## WHAT TO WORK ON
Reproduce the listing exactly, please, with every line intact.

## EXERCISE MATERIALS
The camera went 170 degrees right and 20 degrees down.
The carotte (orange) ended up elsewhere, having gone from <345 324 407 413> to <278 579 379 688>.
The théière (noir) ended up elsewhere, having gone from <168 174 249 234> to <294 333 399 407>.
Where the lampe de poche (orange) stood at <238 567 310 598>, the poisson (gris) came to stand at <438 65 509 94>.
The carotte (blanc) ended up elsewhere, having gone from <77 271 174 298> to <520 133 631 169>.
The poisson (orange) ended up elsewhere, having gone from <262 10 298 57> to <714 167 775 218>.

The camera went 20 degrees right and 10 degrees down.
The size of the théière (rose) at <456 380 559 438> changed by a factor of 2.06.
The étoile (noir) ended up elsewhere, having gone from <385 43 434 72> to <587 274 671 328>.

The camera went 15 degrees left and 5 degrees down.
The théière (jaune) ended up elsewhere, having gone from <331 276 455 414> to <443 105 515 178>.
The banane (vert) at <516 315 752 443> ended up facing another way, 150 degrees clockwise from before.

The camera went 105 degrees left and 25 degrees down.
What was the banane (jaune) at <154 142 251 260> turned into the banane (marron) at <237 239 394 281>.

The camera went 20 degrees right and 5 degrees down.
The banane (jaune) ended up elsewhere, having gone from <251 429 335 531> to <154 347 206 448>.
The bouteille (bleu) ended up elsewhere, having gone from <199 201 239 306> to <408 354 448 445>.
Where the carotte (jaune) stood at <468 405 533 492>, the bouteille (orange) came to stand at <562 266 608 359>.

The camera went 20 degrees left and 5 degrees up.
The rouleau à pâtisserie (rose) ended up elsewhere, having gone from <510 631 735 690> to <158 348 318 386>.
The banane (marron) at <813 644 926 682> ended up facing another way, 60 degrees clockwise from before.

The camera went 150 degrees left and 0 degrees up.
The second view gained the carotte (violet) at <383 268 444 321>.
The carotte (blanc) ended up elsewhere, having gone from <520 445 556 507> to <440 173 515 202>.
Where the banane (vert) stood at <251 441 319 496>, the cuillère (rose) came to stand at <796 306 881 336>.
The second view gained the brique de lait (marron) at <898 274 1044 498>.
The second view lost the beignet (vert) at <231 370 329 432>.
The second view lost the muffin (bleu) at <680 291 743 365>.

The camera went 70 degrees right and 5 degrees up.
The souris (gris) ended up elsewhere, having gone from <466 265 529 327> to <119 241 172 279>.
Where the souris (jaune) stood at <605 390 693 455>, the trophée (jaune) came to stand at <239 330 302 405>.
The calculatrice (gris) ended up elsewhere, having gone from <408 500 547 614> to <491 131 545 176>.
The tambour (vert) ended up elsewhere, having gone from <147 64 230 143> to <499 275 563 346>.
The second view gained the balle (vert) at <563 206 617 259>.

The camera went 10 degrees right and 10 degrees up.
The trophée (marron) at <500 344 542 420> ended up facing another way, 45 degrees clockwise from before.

## TASK SOLUTION
The camera went 170 degrees right and 20 degrees down.
The carotte (orange) ended up elsewhere, having gone from <345 324 407 413> to <278 579 379 688>.
The théière (noir) ended up elsewhere, having gone from <168 174 249 234> to <294 333 399 407>.
Where the lampe de poche (orange) stood at <238 567 310 598>, the poisson (gris) came to stand at <438 65 509 94>.
The carotte (blanc) ended up elsewhere, having gone from <77 271 174 298> to <520 133 631 169>.
The poisson (orange) ended up elsewhere, having gone from <262 10 298 57> to <714 167 775 218>.

The camera went 20 degrees right and 10 degrees down.
The size of the théière (rose) at <456 380 559 438> changed by a factor of 2.06.
The étoile (noir) ended up elsewhere, having gone from <385 43 434 72> to <587 274 671 328>.

The camera went 15 degrees left and 5 degrees down.
The théière (jaune) ended up elsewhere, having gone from <331 276 455 414> to <443 105 515 178>.
The banane (vert) at <516 315 752 443> ended up facing another way, 150 degrees clockwise from before.

The camera went 105 degrees left and 25 degrees down.
What was the banane (jaune) at <154 142 251 260> turned into the banane (marron) at <237 239 394 281>.

The camera went 20 degrees right and 5 degrees down.
The banane (jaune) ended up elsewhere, having gone from <251 429 335 531> to <154 347 206 448>.
The bouteille (bleu) ended up elsewhere, having gone from <199 201 239 306> to <408 354 448 445>.
Where the carotte (jaune) stood at <468 405 533 492>, the bouteille (orange) came to stand at <562 266 608 359>.

The camera went 20 degrees left and 5 degrees up.
The rouleau à pâtisserie (rose) ended up elsewhere, having gone from <510 631 735 690> to <158 348 318 386>.
The banane (marron) at <813 644 926 682> ended up facing another way, 60 degrees clockwise from before.

The camera went 150 degrees left and 0 degrees up.
The second view gained the carotte (violet) at <383 268 444 321>.
The carotte (blanc) ended up elsewhere, having gone from <520 445 556 507> to <440 173 515 202>.
Where the banane (vert) stood at <251 441 319 496>, the cuillère (rose) came to stand at <796 306 881 336>.
The second view gained the brique de lait (marron) at <898 274 1044 498>.
The second view lost the beignet (vert) at <231 370 329 432>.
The second view lost the muffin (bleu) at <680 291 743 365>.

The camera went 70 degrees right and 5 degrees up.
The souris (gris) ended up elsewhere, having gone from <466 265 529 327> to <119 241 172 279>.
Where the souris (jaune) stood at <605 390 693 455>, the trophée (jaune) came to stand at <239 330 302 405>.
The calculatrice (gris) ended up elsewhere, having gone from <408 500 547 614> to <491 131 545 176>.
The tambour (vert) ended up elsewhere, having gone from <147 64 230 143> to <499 275 563 346>.
The second view gained the balle (vert) at <563 206 617 259>.

The camera went 10 degrees right and 10 degrees up.
The trophée (marron) at <500 344 542 420> ended up facing another way, 45 degrees clockwise from before.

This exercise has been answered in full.